[Object tracking records]
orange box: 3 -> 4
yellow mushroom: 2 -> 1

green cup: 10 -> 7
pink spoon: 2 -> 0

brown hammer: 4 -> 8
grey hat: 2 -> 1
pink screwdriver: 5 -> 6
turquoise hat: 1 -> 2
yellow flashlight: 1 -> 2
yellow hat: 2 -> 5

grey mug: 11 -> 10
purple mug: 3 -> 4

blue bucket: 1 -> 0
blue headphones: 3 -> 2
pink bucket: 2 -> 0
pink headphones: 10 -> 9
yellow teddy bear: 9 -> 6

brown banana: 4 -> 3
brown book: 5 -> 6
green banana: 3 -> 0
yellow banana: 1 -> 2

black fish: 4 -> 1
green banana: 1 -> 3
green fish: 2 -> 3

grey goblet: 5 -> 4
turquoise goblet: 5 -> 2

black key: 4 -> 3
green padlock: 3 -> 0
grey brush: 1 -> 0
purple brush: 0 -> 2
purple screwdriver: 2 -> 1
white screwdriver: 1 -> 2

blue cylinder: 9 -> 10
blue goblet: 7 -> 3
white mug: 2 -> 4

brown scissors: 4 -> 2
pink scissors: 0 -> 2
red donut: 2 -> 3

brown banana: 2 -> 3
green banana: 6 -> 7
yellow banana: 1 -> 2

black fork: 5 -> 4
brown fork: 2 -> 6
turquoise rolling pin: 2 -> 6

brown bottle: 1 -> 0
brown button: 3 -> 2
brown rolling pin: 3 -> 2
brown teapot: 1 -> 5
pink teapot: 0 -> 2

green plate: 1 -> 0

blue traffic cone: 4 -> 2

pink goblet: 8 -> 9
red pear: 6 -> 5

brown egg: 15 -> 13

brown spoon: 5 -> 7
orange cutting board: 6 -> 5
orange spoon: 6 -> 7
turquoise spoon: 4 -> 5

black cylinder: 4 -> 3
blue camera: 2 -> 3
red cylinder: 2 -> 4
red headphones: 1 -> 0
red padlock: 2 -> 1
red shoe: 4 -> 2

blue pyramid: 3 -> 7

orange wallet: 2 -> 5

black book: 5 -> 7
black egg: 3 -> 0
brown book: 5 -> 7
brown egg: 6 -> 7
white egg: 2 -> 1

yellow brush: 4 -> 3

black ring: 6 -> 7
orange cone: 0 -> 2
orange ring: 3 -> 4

- **HOW TO COMPLETE THIS TASK**
In the records above, find each line with the string "screwdriver" and list it.

- **THE COMPLETED TASK**
pink screwdriver: 5 -> 6
purple screwdriver: 2 -> 1
white screwdriver: 1 -> 2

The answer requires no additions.